Requirement => The following entries are to be repeated exactly, and the pictures are to be left behind.

Supplied data =>
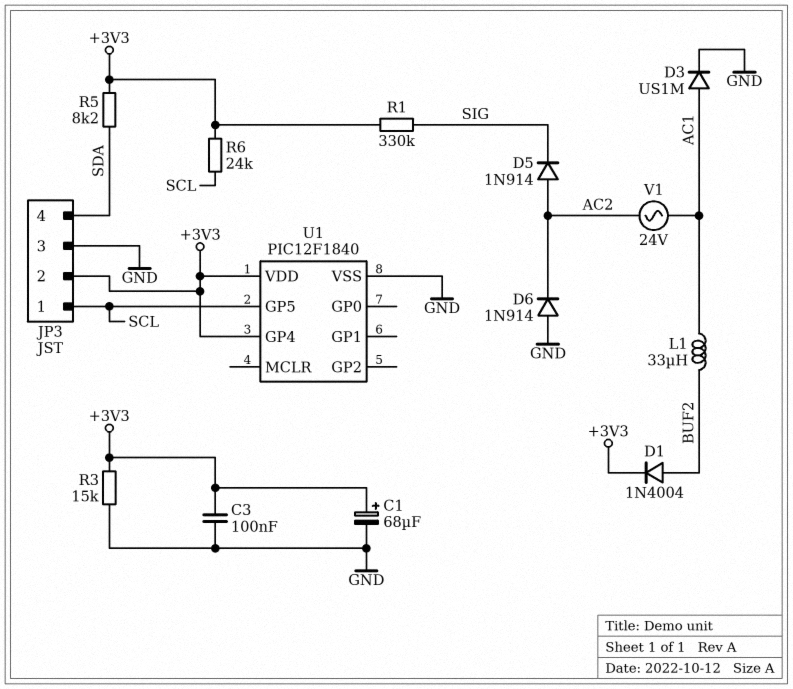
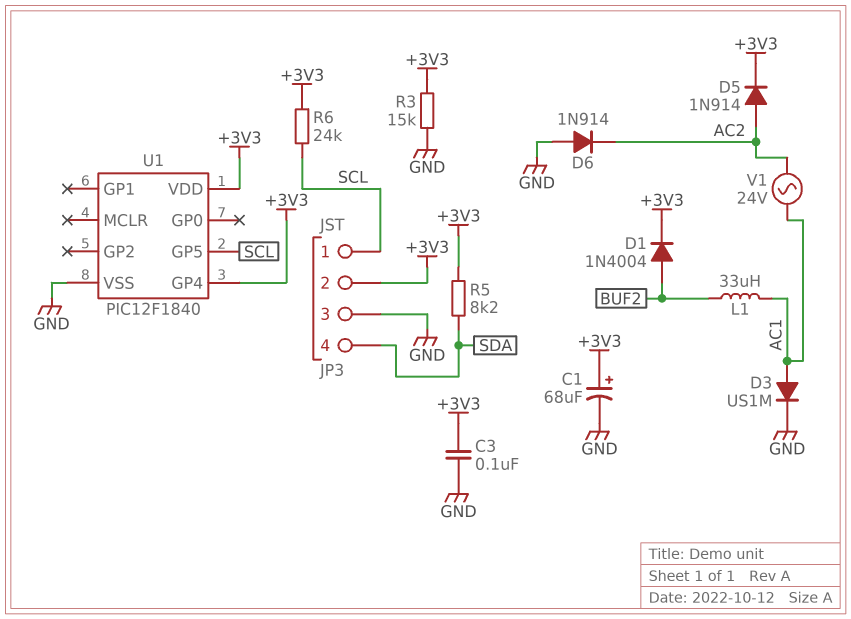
D5: diode 1N914 (A AC2, K SIG) -> diode 1N914 (A AC2, K +3V3)
R1: 330k (+3V3, SIG) -> none

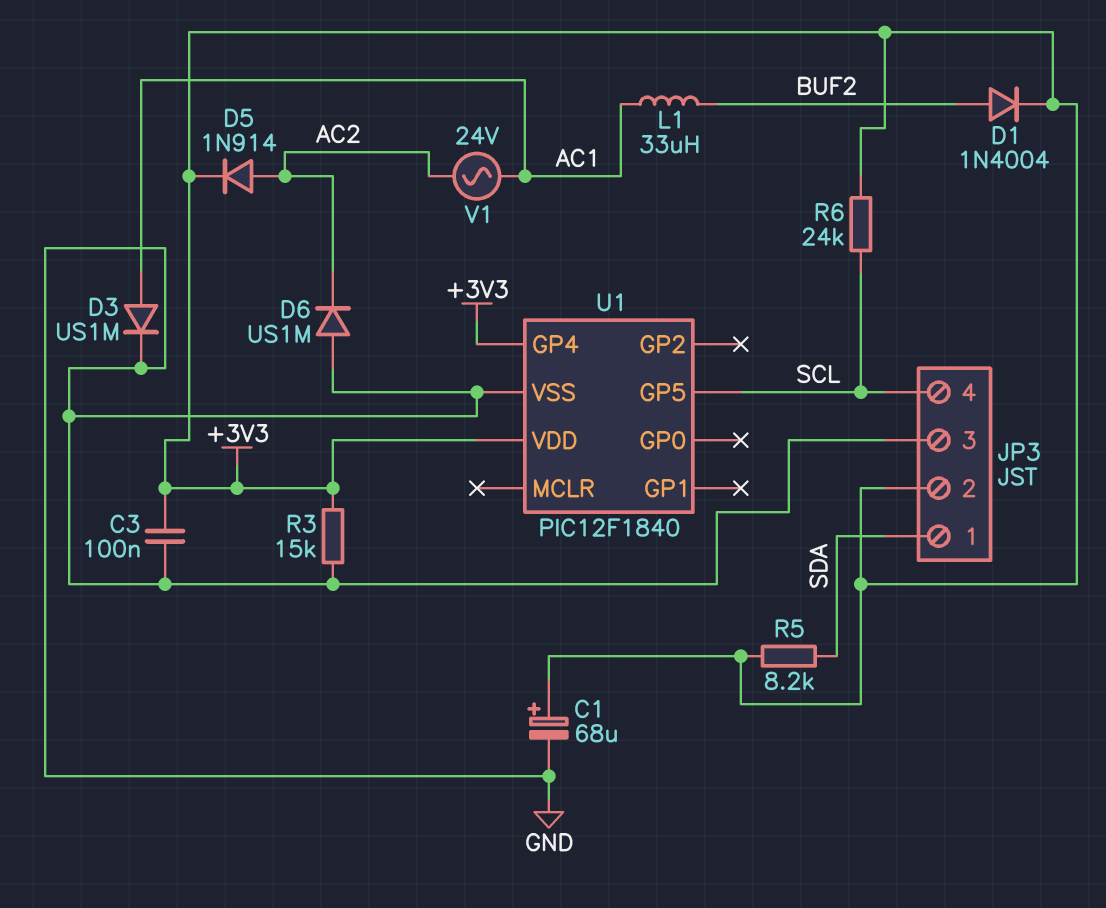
D6: diode 1N914 (A GND, K AC2) -> diode US1M (A GND, K AC2)
JP3 pin 1: SCL -> SDA
JP3 pin 4: SDA -> SCL

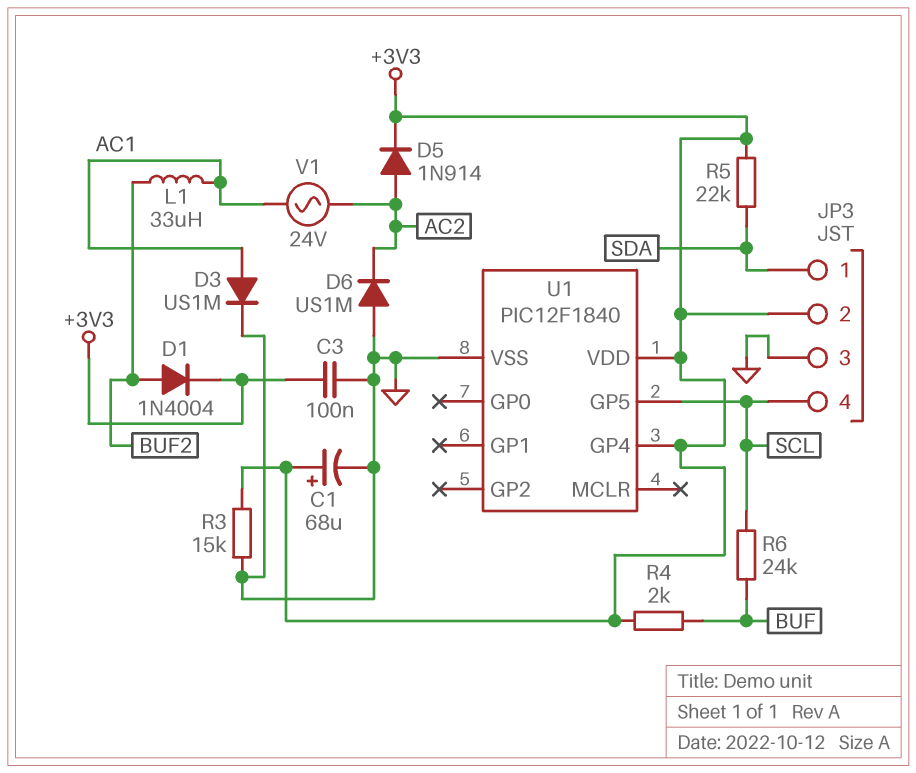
R4: none -> 2k (+3V3, BUF)
R5: 8.2k (+3V3, SDA) -> 22k (+3V3, SDA)
R6: 24k (+3V3, SCL) -> 24k (BUF, SCL)

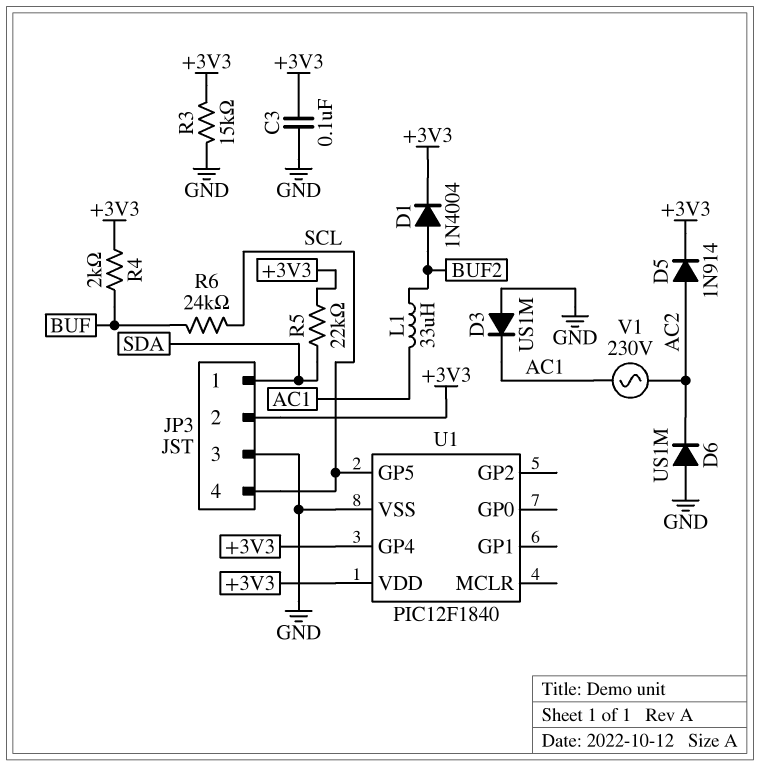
C1: 68uF (plus +3V3, minus GND) -> none
D3: diode US1M (A AC1, K GND) -> diode US1M (A GND, K AC1)
V1: AC 24V (AC1, AC2) -> AC 230V (AC1, AC2)

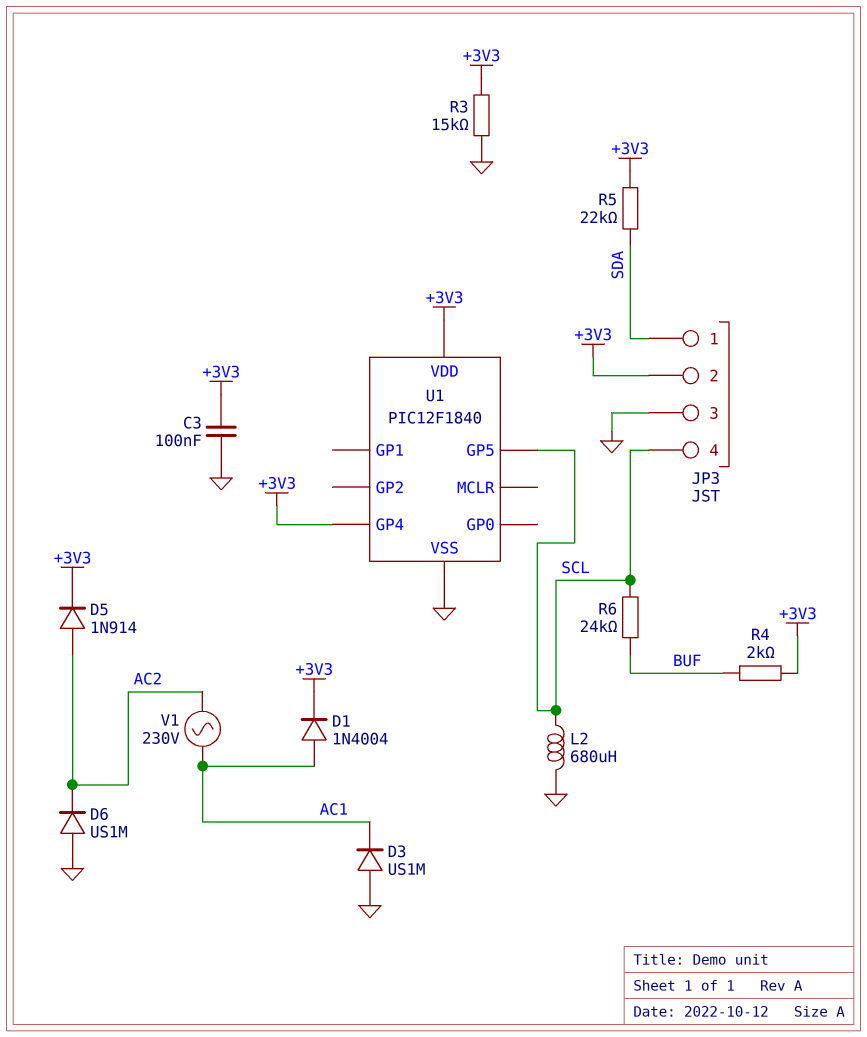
D1: diode 1N4004 (A BUF2, K +3V3) -> diode 1N4004 (A AC1, K +3V3)
L1: 33uH (AC1, BUF2) -> none
L2: none -> 680uH (GND, SCL)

Exercise result =>
D5: diode 1N914 (A AC2, K SIG) -> diode 1N914 (A AC2, K +3V3)
R1: 330k (+3V3, SIG) -> none

D6: diode 1N914 (A GND, K AC2) -> diode US1M (A GND, K AC2)
JP3 pin 1: SCL -> SDA
JP3 pin 4: SDA -> SCL

R4: none -> 2k (+3V3, BUF)
R5: 8.2k (+3V3, SDA) -> 22k (+3V3, SDA)
R6: 24k (+3V3, SCL) -> 24k (BUF, SCL)

C1: 68uF (plus +3V3, minus GND) -> none
D3: diode US1M (A AC1, K GND) -> diode US1M (A GND, K AC1)
V1: AC 24V (AC1, AC2) -> AC 230V (AC1, AC2)

D1: diode 1N4004 (A BUF2, K +3V3) -> diode 1N4004 (A AC1, K +3V3)
L1: 33uH (AC1, BUF2) -> none
L2: none -> 680uH (GND, SCL)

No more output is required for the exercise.